--- Exercise brief ---
For the records that follow, give the number of lines in which the word "none" occurs, with nothing added.

━━━━━ Data for this exercise

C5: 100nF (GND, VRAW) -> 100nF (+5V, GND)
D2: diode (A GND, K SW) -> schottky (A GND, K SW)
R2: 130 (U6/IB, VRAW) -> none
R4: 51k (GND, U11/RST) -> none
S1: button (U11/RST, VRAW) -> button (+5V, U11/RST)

━━━━━━━━━━
━━━━━ Data for this exercise

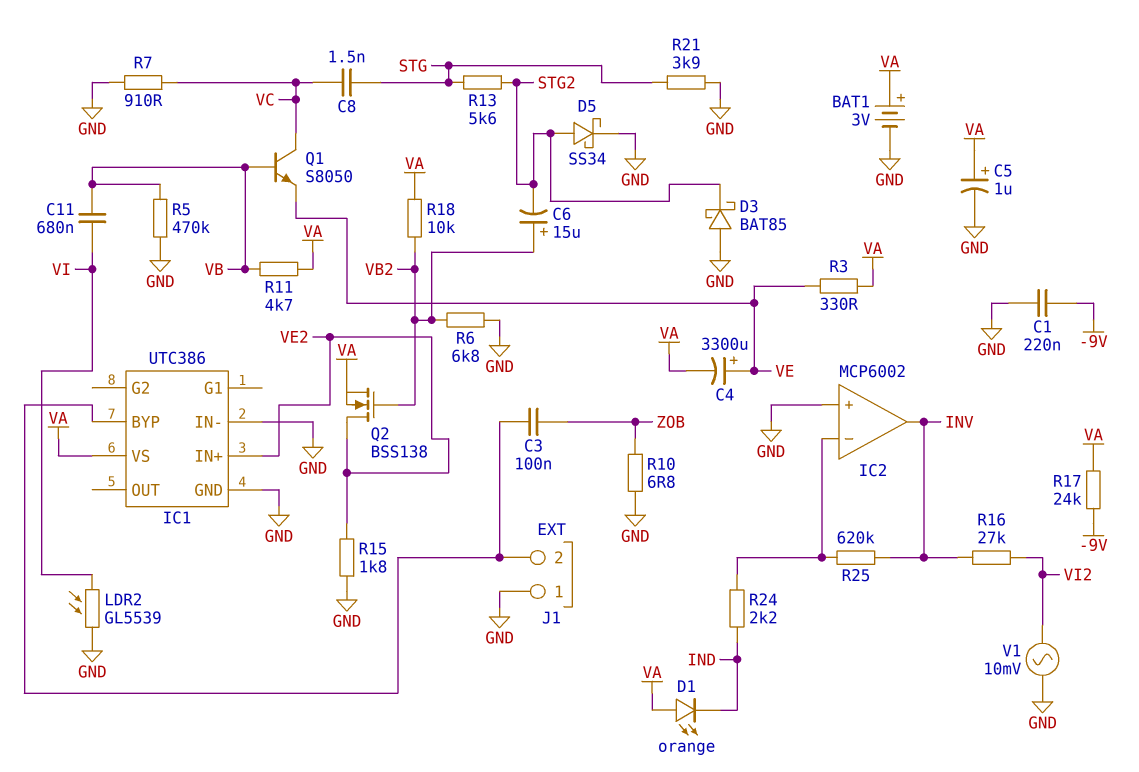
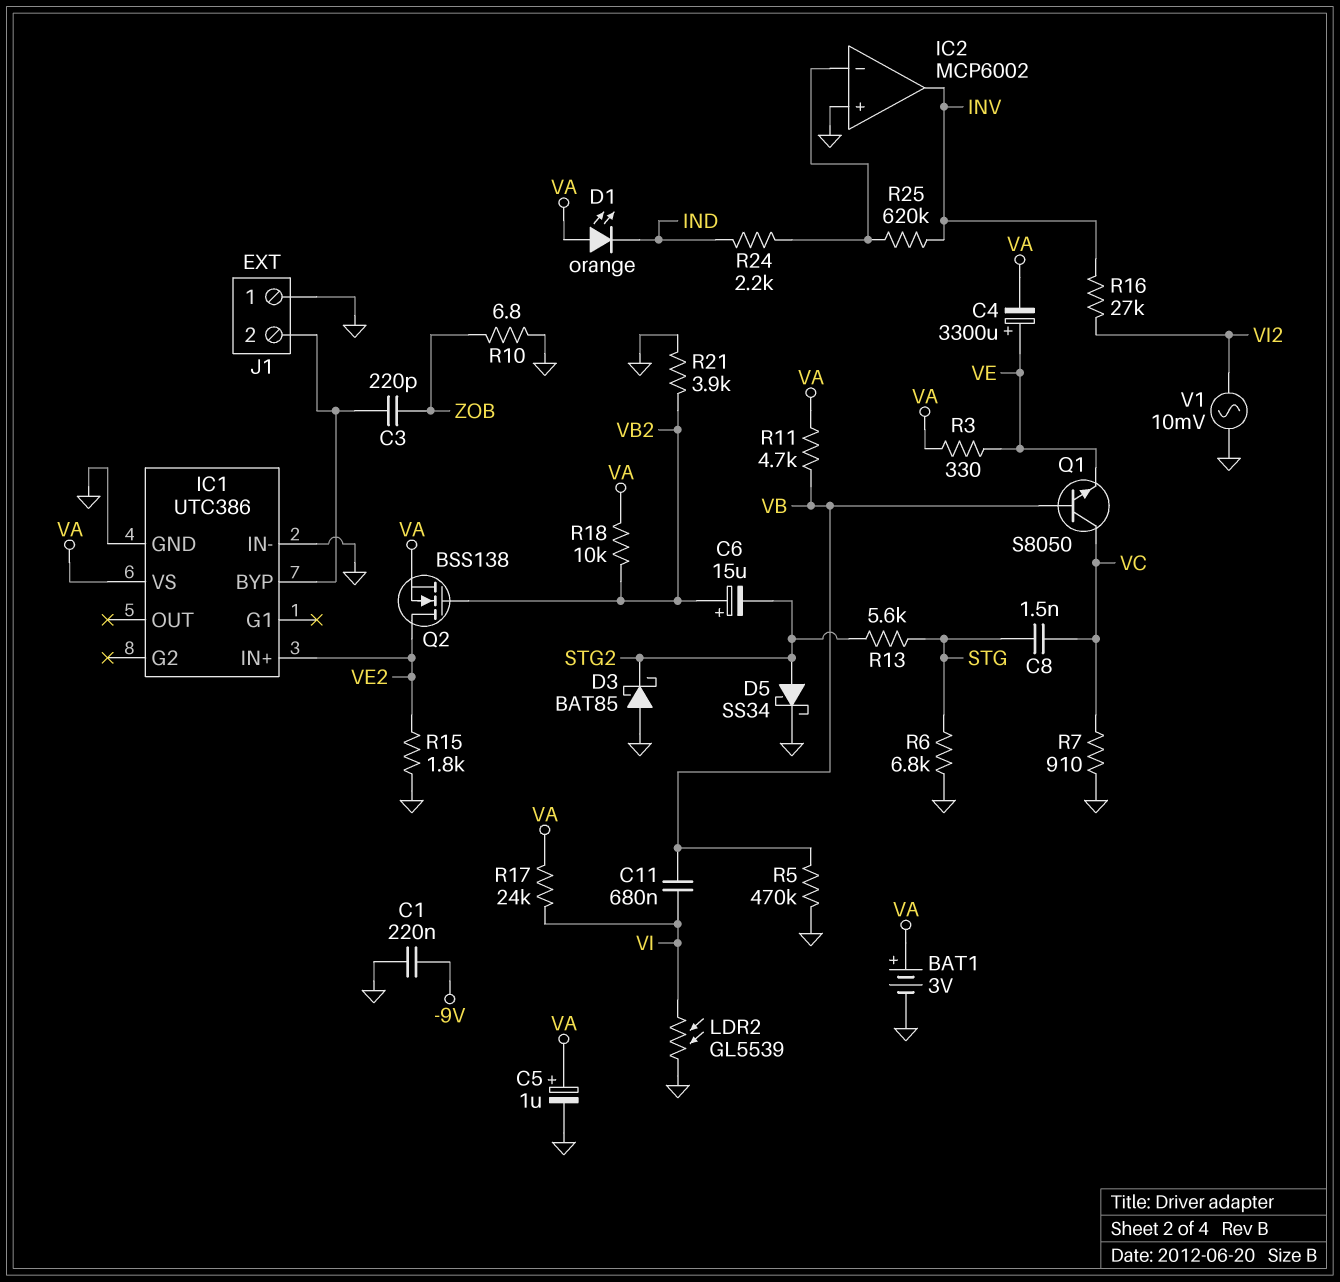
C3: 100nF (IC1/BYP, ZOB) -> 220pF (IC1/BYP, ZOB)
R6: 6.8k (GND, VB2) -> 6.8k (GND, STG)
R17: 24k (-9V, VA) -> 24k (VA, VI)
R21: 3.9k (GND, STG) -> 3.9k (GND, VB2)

━━━━━━━━━━

--- Solution for this task ---
2